> [About this exercise]
Check each line below for "PULSE" and say how many have it, with no other words.
== Segment start ==
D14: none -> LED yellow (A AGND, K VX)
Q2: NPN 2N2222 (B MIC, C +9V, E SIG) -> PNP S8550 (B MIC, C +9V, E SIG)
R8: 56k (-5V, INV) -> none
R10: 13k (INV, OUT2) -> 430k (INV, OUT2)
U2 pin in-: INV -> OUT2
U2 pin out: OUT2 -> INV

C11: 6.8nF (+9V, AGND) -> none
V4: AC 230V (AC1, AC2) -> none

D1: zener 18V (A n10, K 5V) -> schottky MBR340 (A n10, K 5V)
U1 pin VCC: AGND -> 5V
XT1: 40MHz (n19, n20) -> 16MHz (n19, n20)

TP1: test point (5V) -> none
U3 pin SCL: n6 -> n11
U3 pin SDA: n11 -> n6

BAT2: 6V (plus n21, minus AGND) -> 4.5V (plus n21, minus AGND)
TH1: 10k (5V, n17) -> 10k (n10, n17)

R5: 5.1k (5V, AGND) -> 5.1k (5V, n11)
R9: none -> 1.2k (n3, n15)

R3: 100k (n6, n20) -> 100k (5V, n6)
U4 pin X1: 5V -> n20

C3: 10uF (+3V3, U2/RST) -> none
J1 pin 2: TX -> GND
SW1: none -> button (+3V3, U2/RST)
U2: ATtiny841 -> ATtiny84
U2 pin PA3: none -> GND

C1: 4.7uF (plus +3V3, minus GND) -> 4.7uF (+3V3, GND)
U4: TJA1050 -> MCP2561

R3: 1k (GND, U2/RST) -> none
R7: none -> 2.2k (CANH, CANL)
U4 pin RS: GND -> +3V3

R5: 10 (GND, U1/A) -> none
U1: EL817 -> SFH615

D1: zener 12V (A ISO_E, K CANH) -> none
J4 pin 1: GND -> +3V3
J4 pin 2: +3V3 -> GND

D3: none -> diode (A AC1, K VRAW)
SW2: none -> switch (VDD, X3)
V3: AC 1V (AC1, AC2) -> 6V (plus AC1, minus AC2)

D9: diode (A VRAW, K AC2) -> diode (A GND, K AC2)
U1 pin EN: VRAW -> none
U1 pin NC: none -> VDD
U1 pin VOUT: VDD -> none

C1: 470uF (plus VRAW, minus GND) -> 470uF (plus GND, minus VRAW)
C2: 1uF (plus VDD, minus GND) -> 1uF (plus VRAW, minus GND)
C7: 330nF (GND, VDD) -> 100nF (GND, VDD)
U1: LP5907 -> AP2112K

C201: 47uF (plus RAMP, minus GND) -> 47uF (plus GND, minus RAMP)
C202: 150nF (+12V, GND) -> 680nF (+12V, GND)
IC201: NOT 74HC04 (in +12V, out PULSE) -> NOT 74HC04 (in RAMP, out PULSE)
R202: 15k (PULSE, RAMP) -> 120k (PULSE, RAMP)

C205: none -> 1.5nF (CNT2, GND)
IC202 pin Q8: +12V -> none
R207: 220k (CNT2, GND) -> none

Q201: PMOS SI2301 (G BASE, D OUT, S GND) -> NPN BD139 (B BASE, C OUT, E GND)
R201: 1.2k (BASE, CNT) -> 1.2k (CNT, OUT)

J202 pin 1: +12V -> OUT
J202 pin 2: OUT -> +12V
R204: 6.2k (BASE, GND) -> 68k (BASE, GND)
== Segment end ==
> [Finished task]
2